Quote every line below exactly and skip any picture.

Data records:
[Start of Attachment]

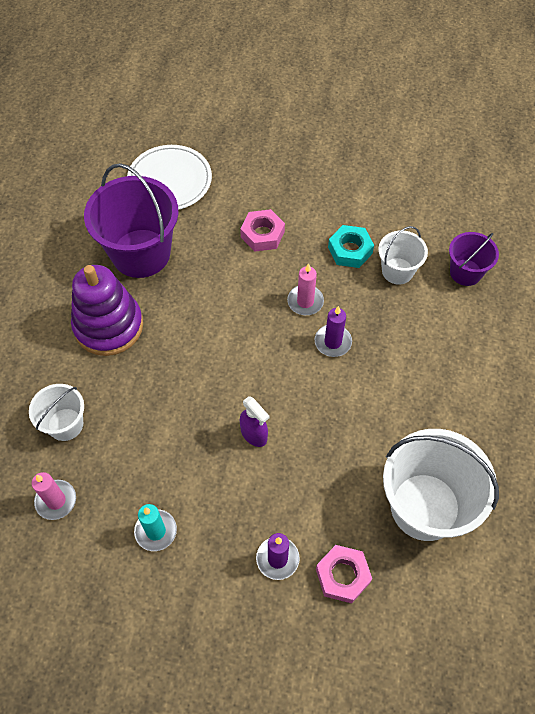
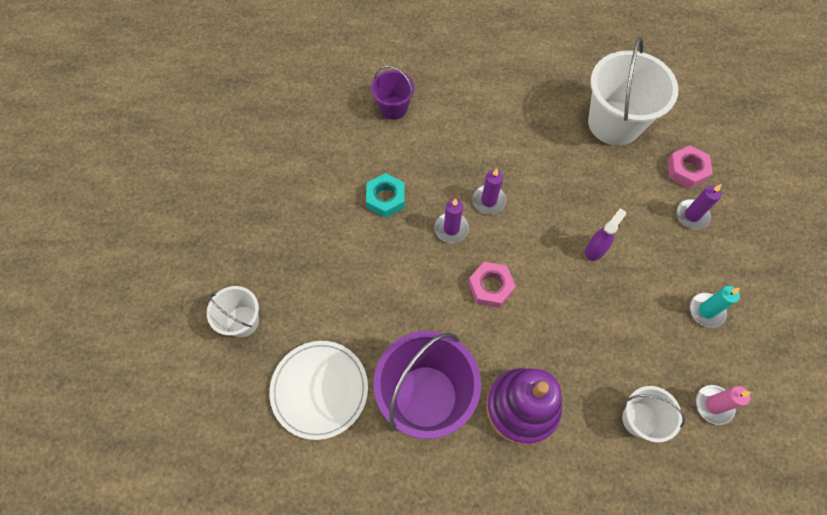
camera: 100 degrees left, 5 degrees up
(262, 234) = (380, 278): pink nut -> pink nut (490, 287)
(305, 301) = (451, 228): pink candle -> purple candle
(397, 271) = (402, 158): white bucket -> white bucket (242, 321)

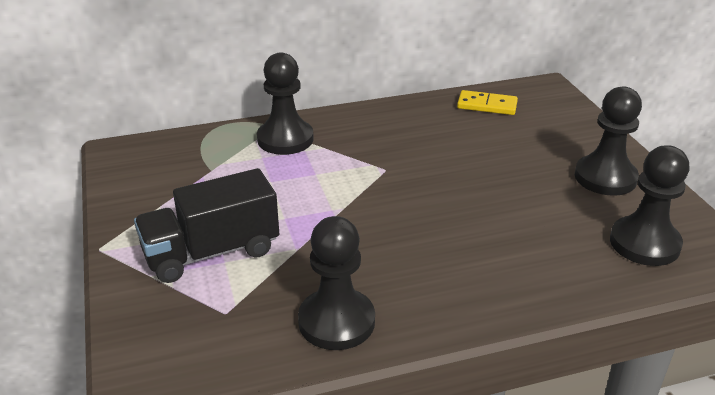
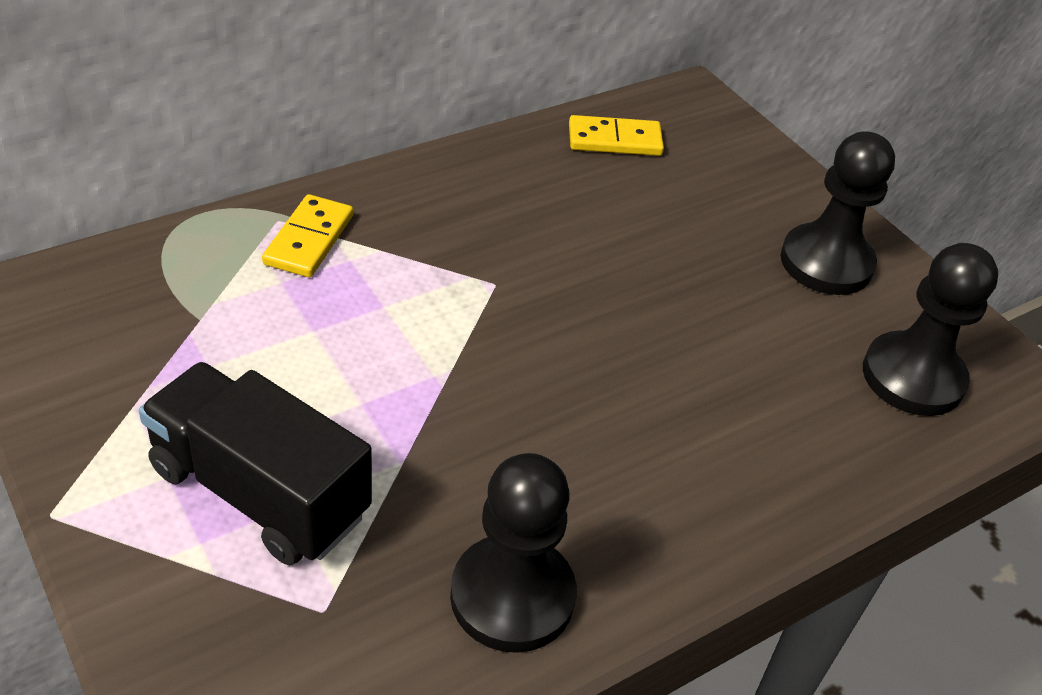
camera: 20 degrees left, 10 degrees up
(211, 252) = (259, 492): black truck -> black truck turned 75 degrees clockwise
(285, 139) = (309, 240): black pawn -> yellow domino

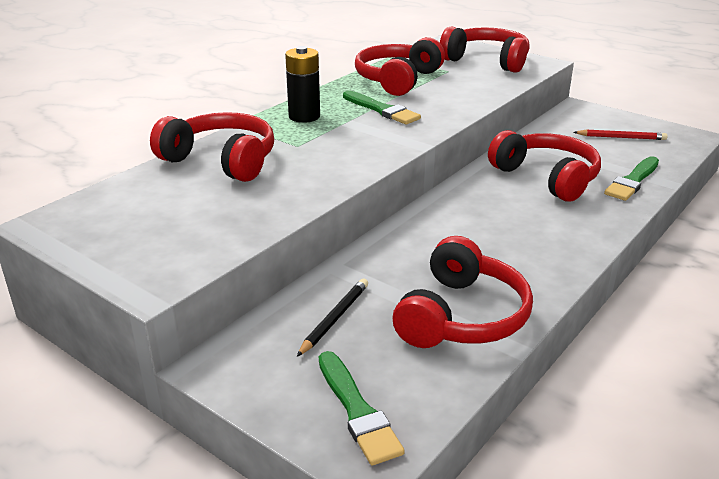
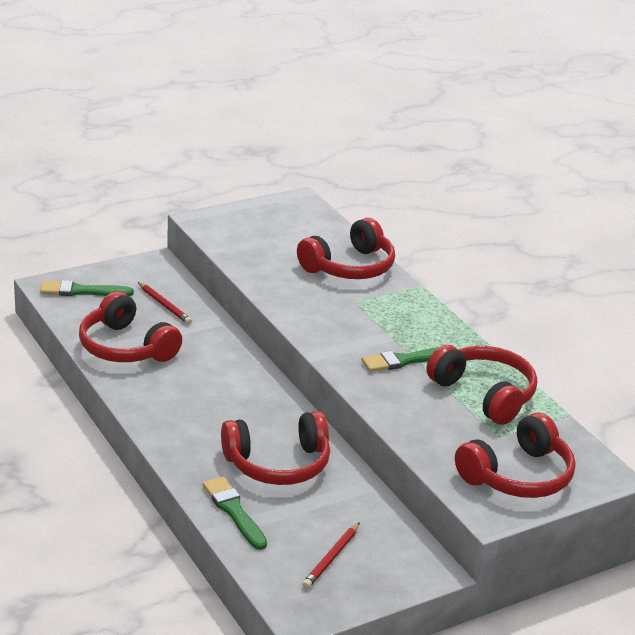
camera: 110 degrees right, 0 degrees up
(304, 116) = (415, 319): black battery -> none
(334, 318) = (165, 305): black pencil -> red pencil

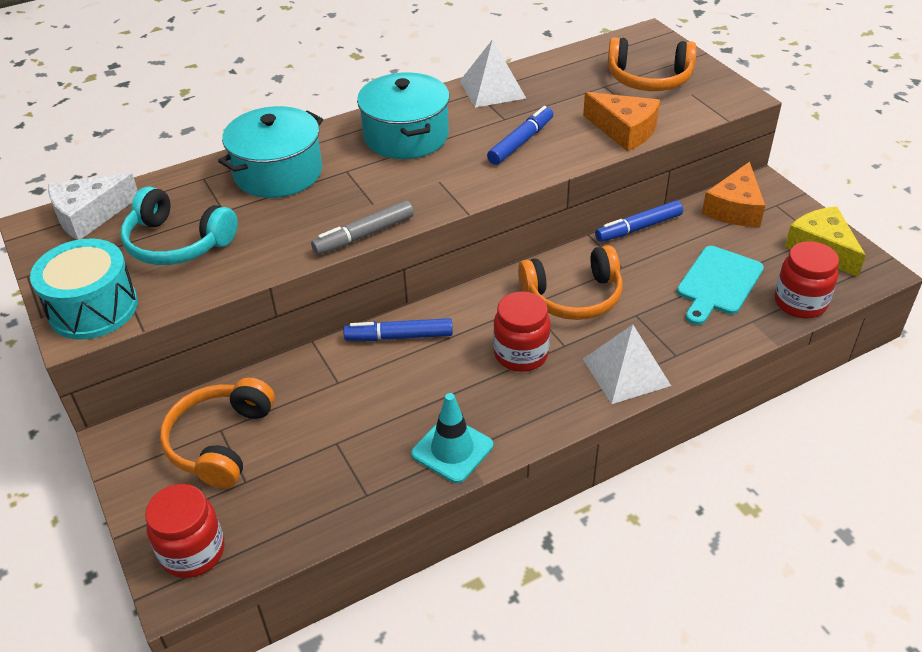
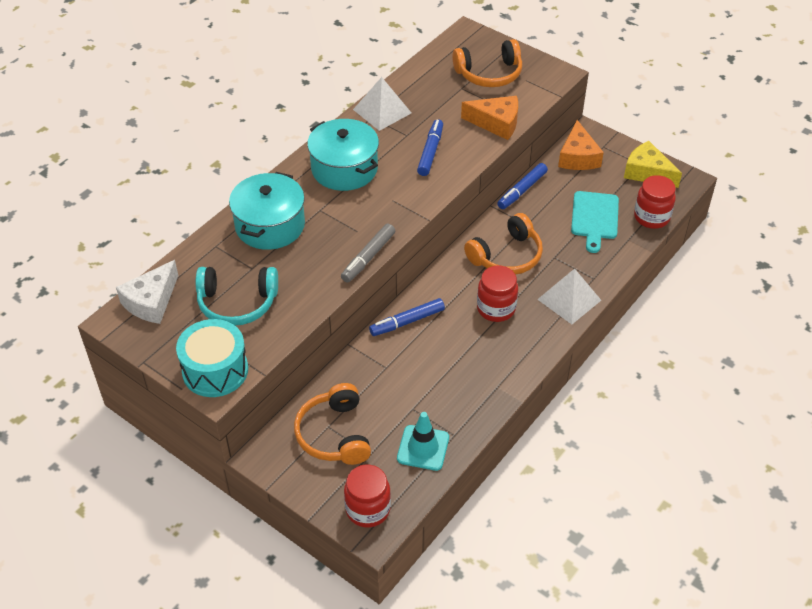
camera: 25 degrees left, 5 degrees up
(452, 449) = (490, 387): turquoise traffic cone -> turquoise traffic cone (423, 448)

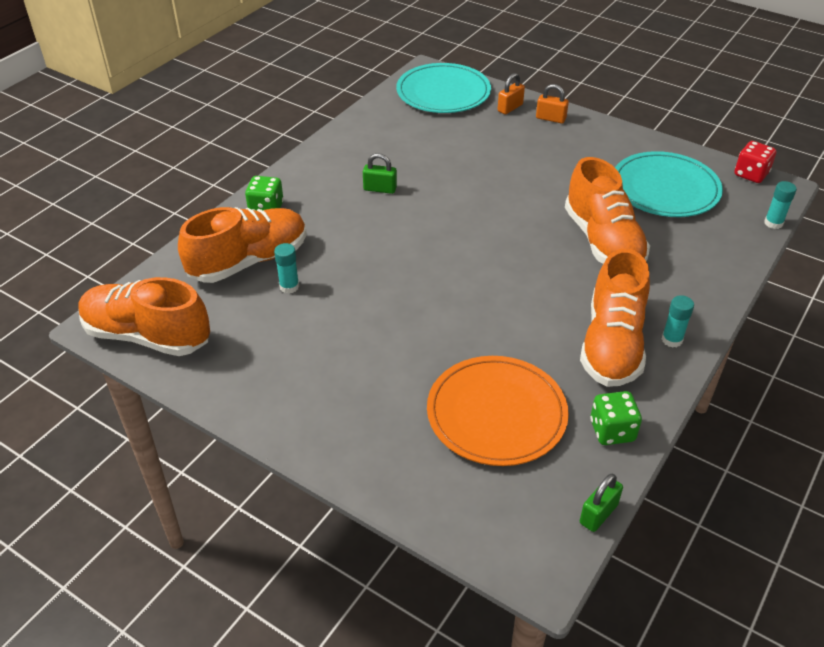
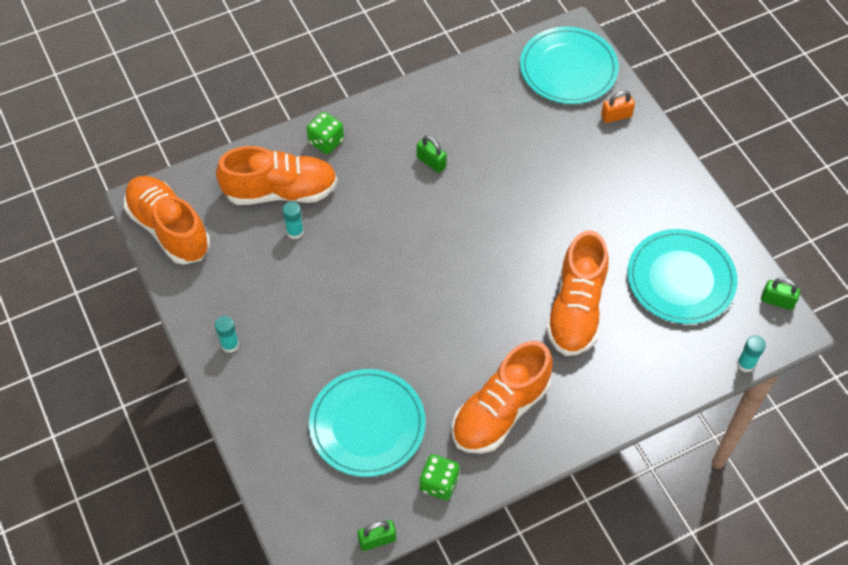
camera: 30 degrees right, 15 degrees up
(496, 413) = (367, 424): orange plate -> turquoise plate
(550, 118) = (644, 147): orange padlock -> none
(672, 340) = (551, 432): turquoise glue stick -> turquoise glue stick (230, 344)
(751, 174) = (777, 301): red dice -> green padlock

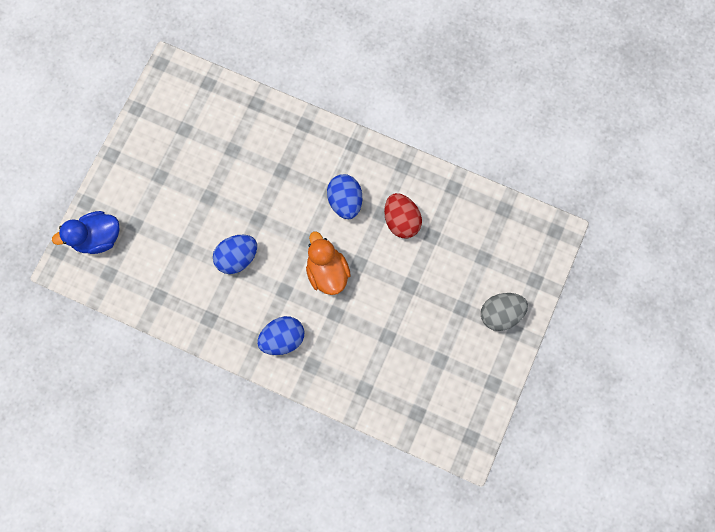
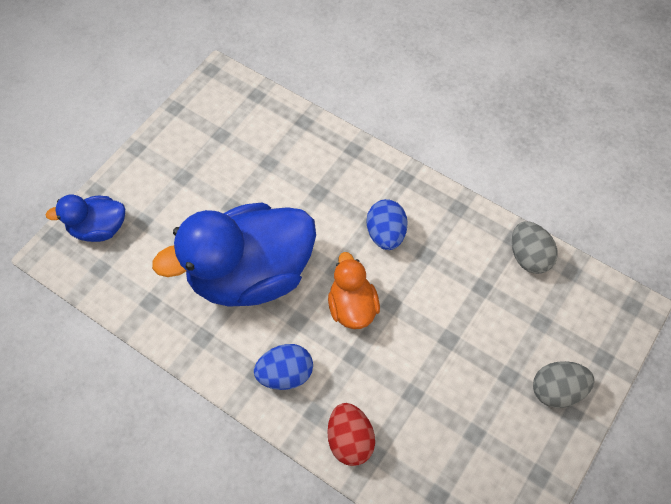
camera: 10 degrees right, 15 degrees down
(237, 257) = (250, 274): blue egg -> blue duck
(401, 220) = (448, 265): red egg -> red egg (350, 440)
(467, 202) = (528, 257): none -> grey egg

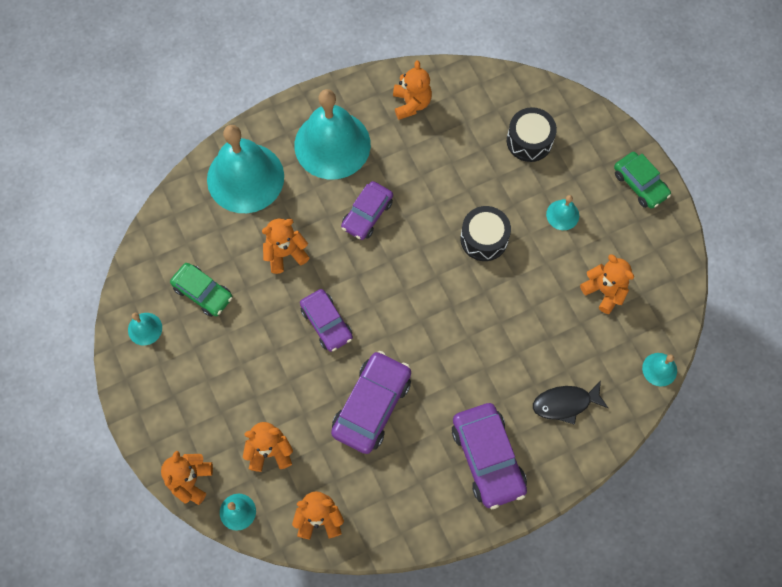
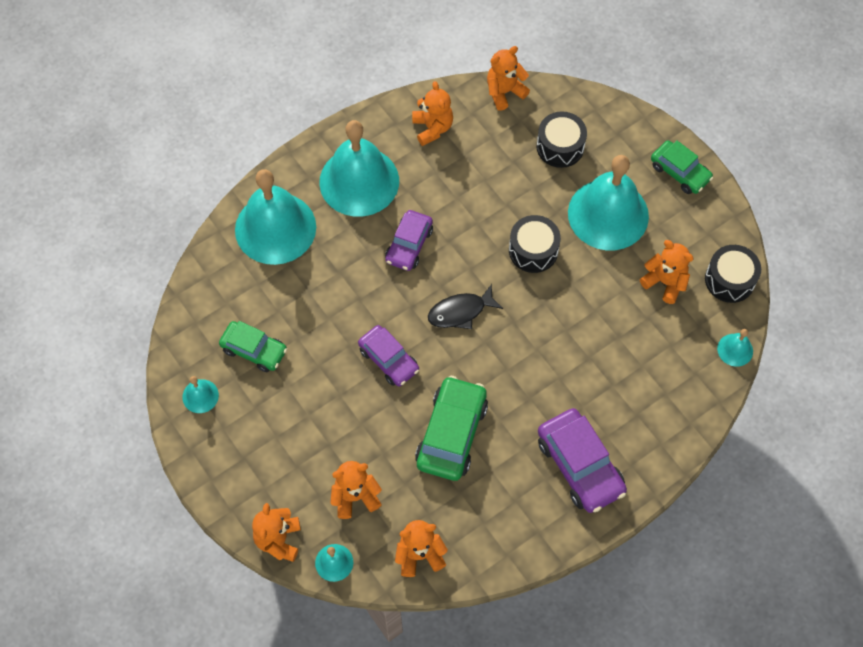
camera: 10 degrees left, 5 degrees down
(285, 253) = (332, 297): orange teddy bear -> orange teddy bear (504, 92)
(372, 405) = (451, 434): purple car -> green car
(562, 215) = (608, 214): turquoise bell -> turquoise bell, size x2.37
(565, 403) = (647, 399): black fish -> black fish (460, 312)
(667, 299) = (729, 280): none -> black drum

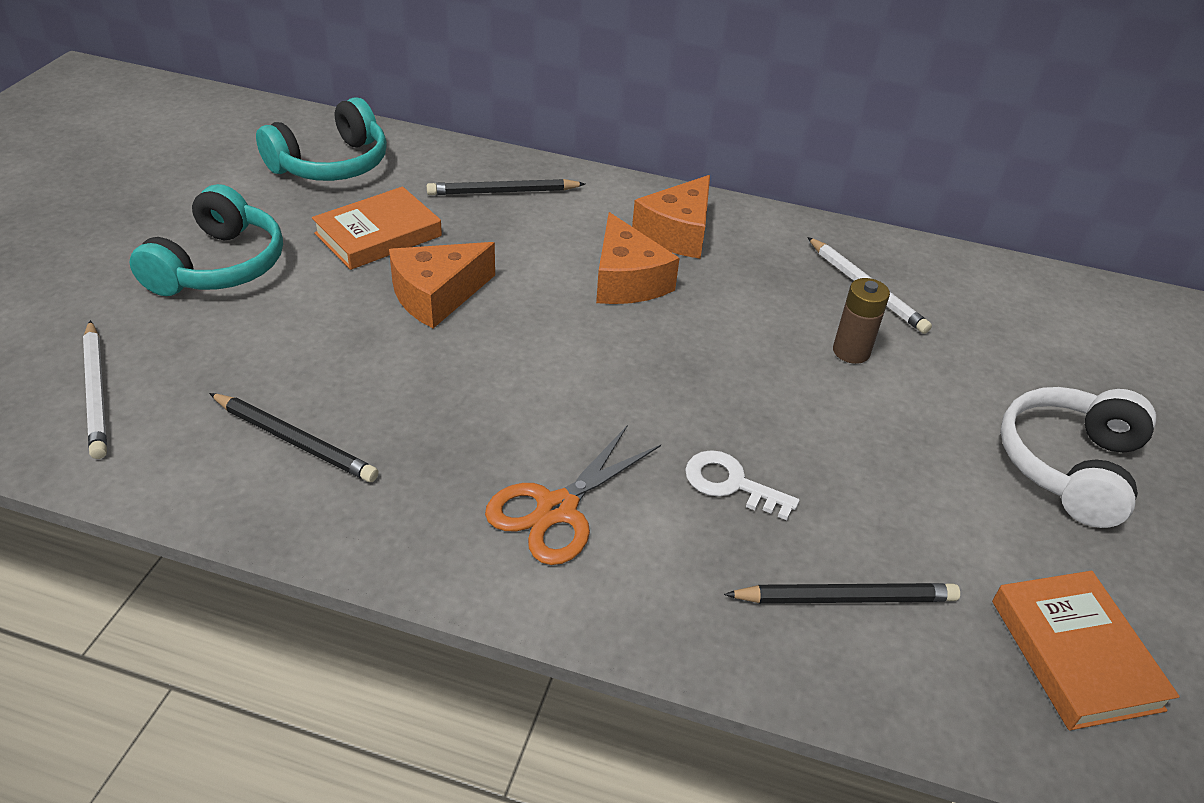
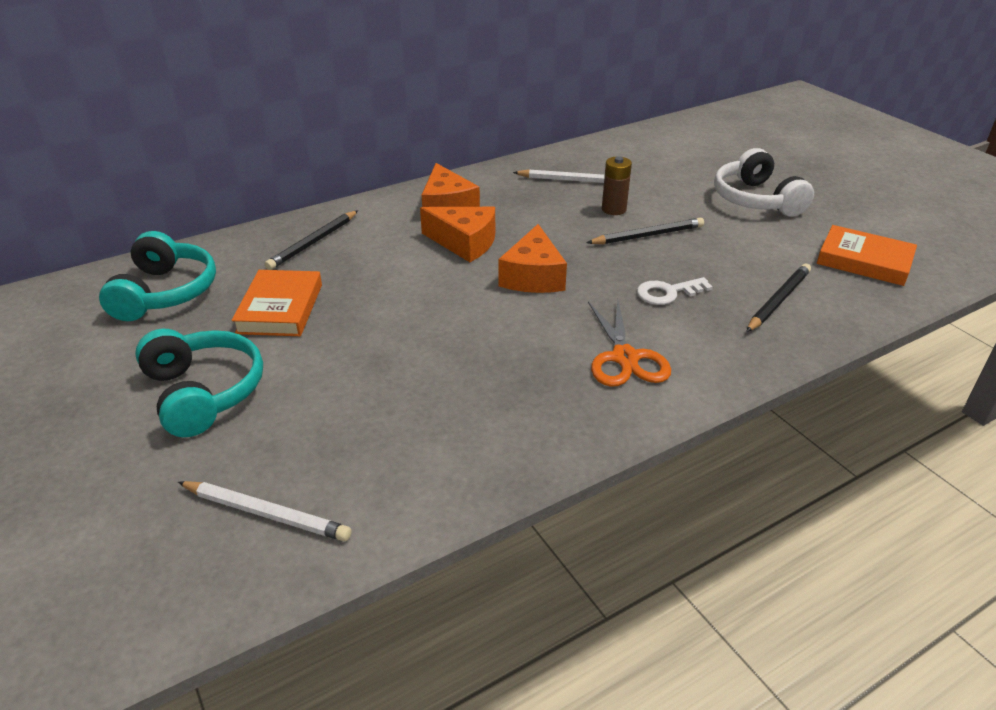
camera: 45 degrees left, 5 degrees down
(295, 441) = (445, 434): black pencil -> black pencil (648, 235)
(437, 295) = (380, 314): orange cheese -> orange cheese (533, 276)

[End of Attachment]

Answer below:
camera: 100 degrees left, 5 degrees up
(262, 234) = (380, 278): pink nut -> pink nut (490, 287)
(305, 301) = (451, 228): pink candle -> purple candle
(397, 271) = (402, 158): white bucket -> white bucket (242, 321)

camera: 20 degrees left, 10 degrees up
(211, 252) = (259, 492): black truck -> black truck turned 75 degrees clockwise
(285, 139) = (309, 240): black pawn -> yellow domino

camera: 110 degrees right, 0 degrees up
(304, 116) = (415, 319): black battery -> none
(334, 318) = (165, 305): black pencil -> red pencil

camera: 25 degrees left, 5 degrees up
(452, 449) = (490, 387): turquoise traffic cone -> turquoise traffic cone (423, 448)

camera: 30 degrees right, 15 degrees up
(496, 413) = (367, 424): orange plate -> turquoise plate
(550, 118) = (644, 147): orange padlock -> none
(672, 340) = (551, 432): turquoise glue stick -> turquoise glue stick (230, 344)
(751, 174) = (777, 301): red dice -> green padlock

camera: 10 degrees right, 15 degrees down
(237, 257) = (250, 274): blue egg -> blue duck
(401, 220) = (448, 265): red egg -> red egg (350, 440)
(467, 202) = (528, 257): none -> grey egg

camera: 10 degrees left, 5 degrees down
(285, 253) = (332, 297): orange teddy bear -> orange teddy bear (504, 92)
(372, 405) = (451, 434): purple car -> green car
(562, 215) = (608, 214): turquoise bell -> turquoise bell, size x2.37
(565, 403) = (647, 399): black fish -> black fish (460, 312)
(667, 299) = (729, 280): none -> black drum

camera: 45 degrees left, 5 degrees down
(295, 441) = (445, 434): black pencil -> black pencil (648, 235)
(437, 295) = (380, 314): orange cheese -> orange cheese (533, 276)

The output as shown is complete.